#### [INSTRUCTIONS FOR THE TASK]
Without including any images, output the listing below exactly.

Top of GIVEN DATA

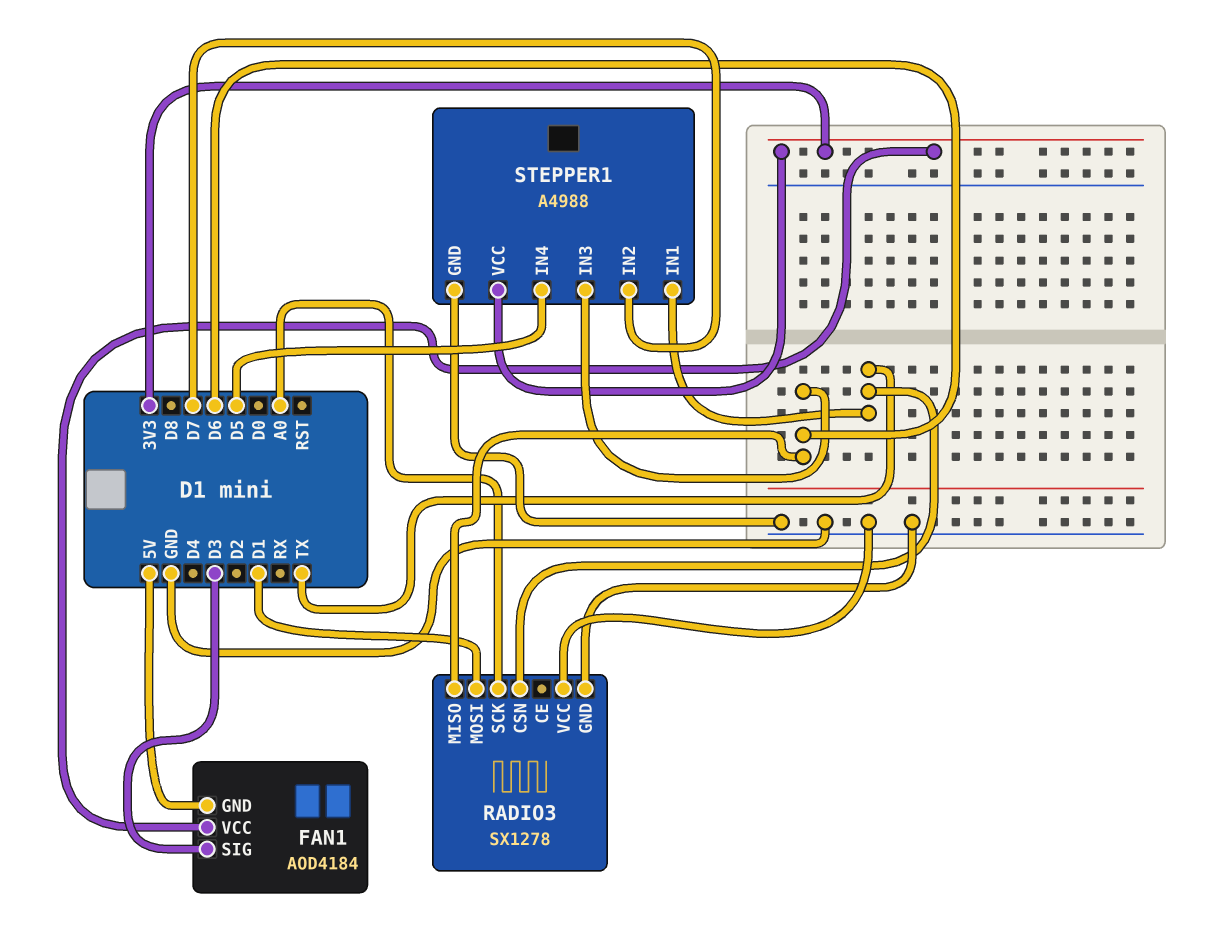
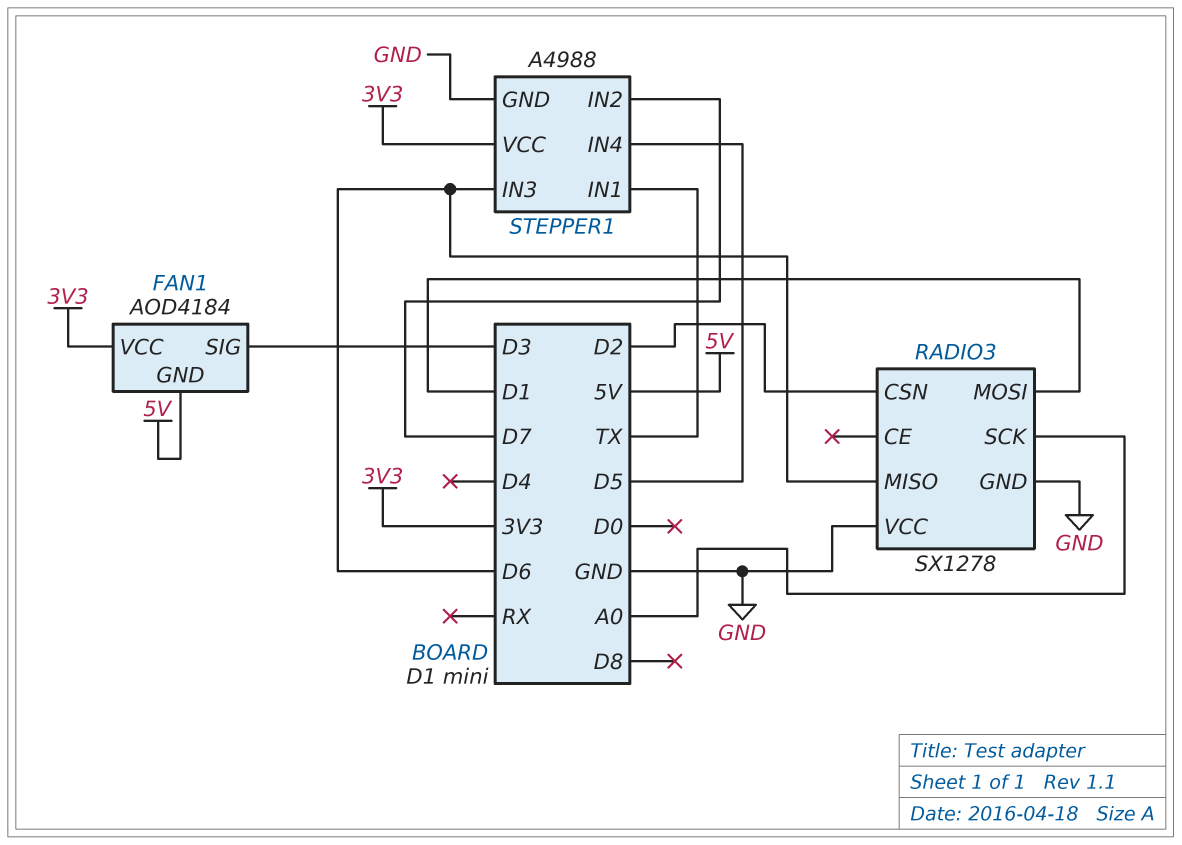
RADIO3 pin CSN: TX -> D2

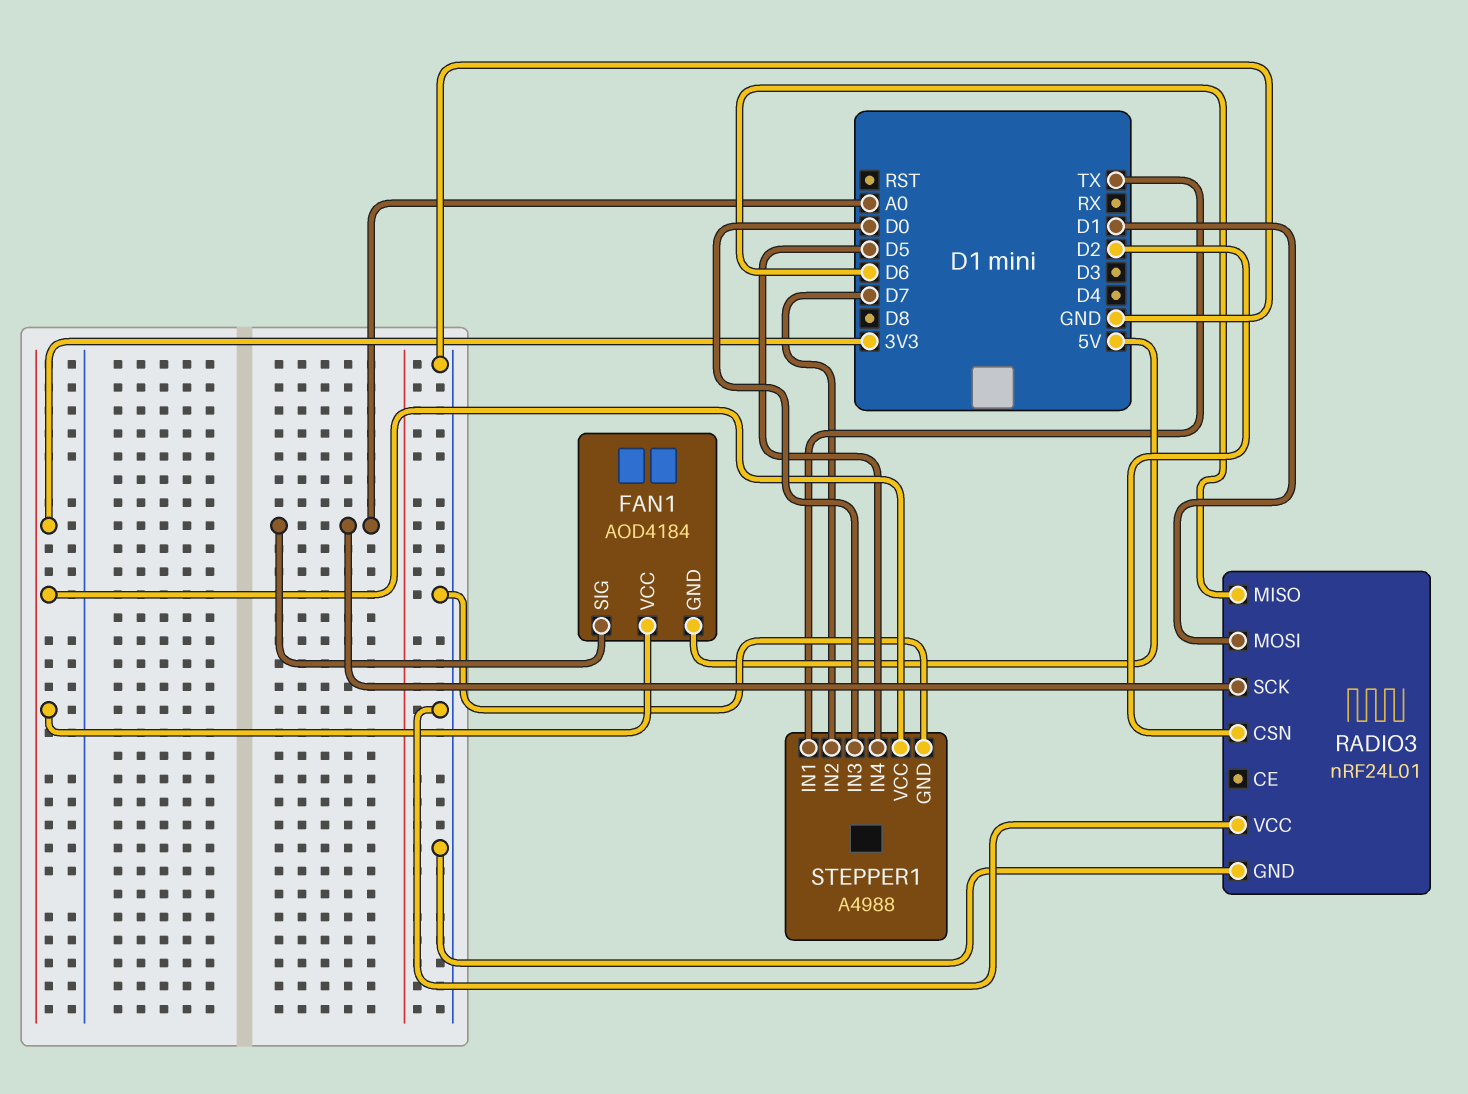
FAN1 pin SIG: D3 -> A0
RADIO3: SX1278 -> nRF24L01
STEPPER1 pin IN3: D6 -> D0

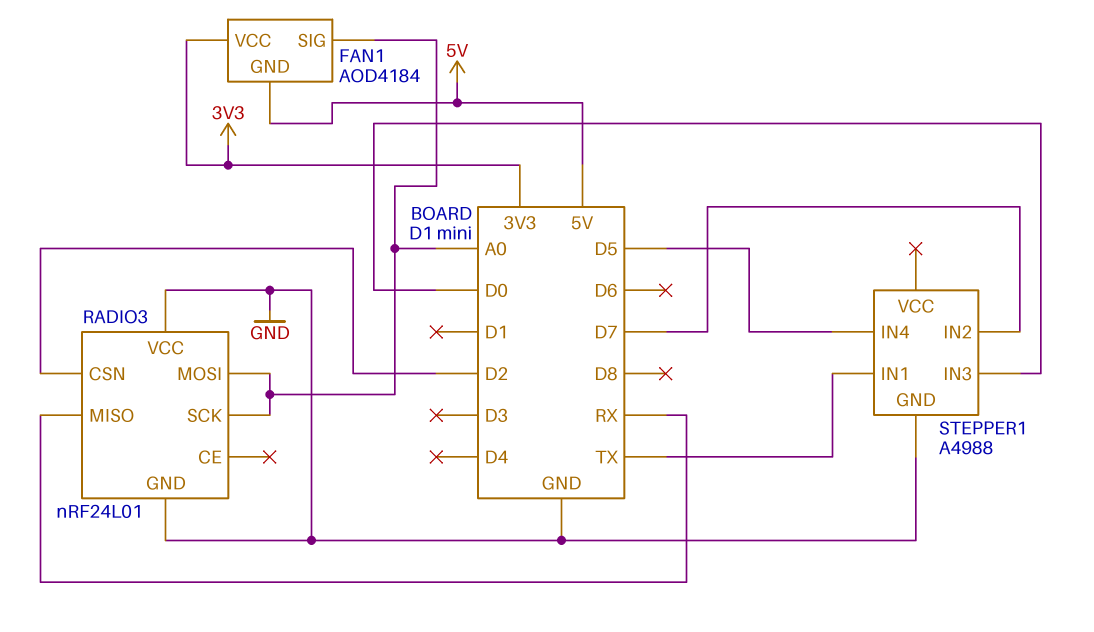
RADIO3 pin MISO: D6 -> RX
RADIO3 pin MOSI: D1 -> A0
STEPPER1 pin VCC: 3V3 -> none

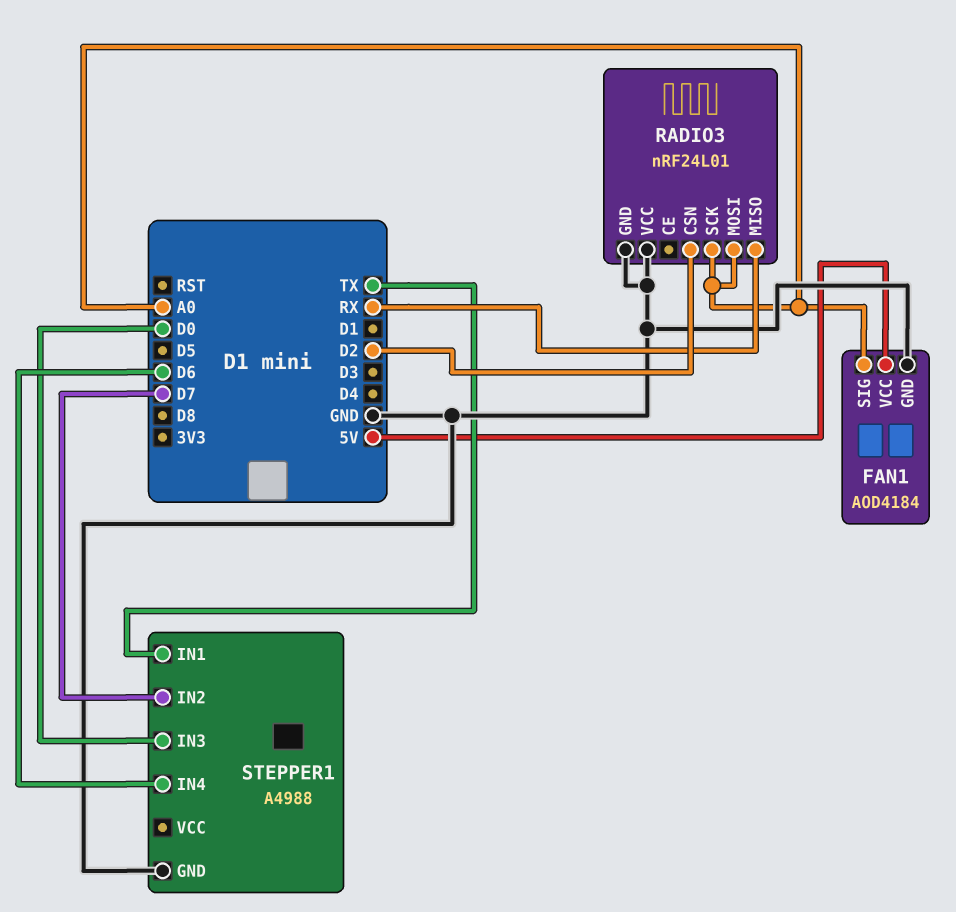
FAN1 pin GND: 5V -> GND
FAN1 pin VCC: 3V3 -> 5V
STEPPER1 pin IN4: D5 -> D6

Bottom of GIVEN DATA

#### [FINISHED EXERCISE]
RADIO3 pin CSN: TX -> D2

FAN1 pin SIG: D3 -> A0
RADIO3: SX1278 -> nRF24L01
STEPPER1 pin IN3: D6 -> D0

RADIO3 pin MISO: D6 -> RX
RADIO3 pin MOSI: D1 -> A0
STEPPER1 pin VCC: 3V3 -> none

FAN1 pin GND: 5V -> GND
FAN1 pin VCC: 3V3 -> 5V
STEPPER1 pin IN4: D5 -> D6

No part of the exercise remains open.